→ **Instructions to follow**: Retype the data below exactly; skip every image.

→ **Records from a data collection**:
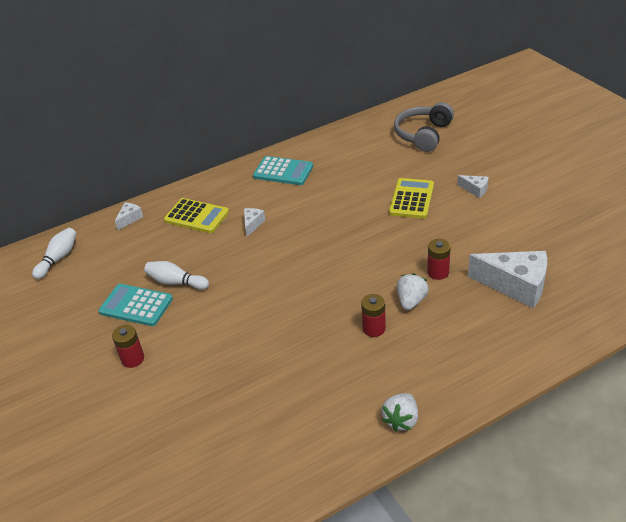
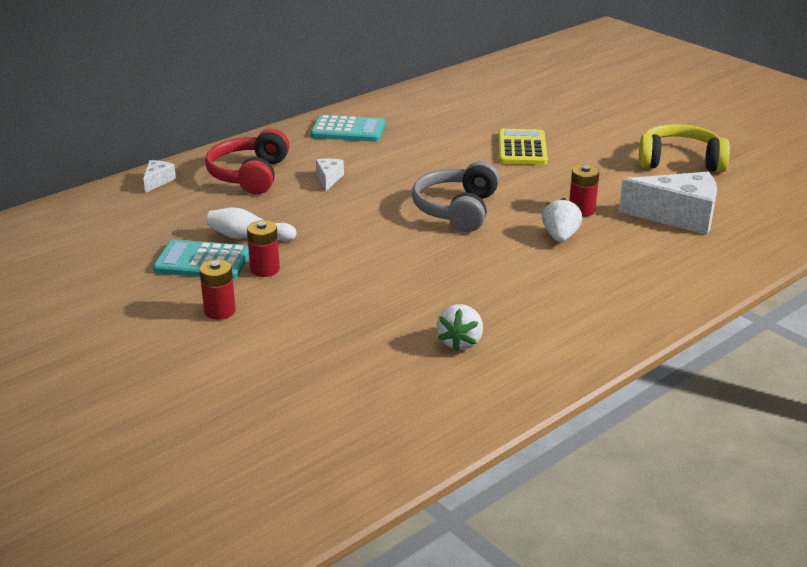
camera: 15 degrees left, 10 degrees down
(58, 258) = (71, 223): white bowling pin -> none
(196, 216) = (250, 175): yellow calculator -> red headphones
(374, 328) = (525, 263): red battery -> red battery (265, 269)
(401, 420) = (593, 340): white strawberry -> white strawberry (460, 342)
(423, 135) = (512, 92): grey headphones -> grey headphones (457, 210)
(475, 190) = (595, 137): white cheese -> none
(537, 221) = (680, 161): none -> yellow headphones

→ **Answer to this task**:
camera: 15 degrees left, 10 degrees down
(58, 258) = (71, 223): white bowling pin -> none
(196, 216) = (250, 175): yellow calculator -> red headphones
(374, 328) = (525, 263): red battery -> red battery (265, 269)
(401, 420) = (593, 340): white strawberry -> white strawberry (460, 342)
(423, 135) = (512, 92): grey headphones -> grey headphones (457, 210)
(475, 190) = (595, 137): white cheese -> none
(537, 221) = (680, 161): none -> yellow headphones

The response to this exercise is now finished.